When a line of the records below contains the string "MOSI", copy that whole line.

>>

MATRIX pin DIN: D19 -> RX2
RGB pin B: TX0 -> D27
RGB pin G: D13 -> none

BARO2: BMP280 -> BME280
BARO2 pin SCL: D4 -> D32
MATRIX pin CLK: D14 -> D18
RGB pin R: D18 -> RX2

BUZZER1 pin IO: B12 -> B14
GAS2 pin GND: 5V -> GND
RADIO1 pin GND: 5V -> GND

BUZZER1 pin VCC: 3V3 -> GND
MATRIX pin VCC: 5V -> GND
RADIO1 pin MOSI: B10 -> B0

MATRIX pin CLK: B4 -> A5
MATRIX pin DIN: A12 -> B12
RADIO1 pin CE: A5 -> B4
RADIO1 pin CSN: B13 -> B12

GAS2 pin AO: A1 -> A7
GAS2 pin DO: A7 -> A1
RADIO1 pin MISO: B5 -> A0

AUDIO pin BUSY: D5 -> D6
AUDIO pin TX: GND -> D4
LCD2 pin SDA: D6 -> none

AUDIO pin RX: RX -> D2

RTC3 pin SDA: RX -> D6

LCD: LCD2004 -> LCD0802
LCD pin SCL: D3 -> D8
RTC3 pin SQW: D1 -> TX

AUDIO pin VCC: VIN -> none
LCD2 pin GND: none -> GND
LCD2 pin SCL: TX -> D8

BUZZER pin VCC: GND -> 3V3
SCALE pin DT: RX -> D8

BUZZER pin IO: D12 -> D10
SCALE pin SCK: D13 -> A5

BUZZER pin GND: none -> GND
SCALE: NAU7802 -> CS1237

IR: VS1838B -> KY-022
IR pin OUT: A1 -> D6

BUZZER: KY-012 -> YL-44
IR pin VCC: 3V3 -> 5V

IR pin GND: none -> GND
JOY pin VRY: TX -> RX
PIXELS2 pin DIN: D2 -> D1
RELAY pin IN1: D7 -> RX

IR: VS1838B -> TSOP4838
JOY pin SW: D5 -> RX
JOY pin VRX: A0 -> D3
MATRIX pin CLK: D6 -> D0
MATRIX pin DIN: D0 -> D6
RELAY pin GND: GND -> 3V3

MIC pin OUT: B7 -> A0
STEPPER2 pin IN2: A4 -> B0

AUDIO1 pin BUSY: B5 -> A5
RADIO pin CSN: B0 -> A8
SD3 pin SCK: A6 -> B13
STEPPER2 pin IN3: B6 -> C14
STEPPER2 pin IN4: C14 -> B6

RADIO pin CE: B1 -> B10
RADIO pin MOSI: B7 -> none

<<

Exercise result -
RADIO1 pin MOSI: B10 -> B0
RADIO pin MOSI: B7 -> none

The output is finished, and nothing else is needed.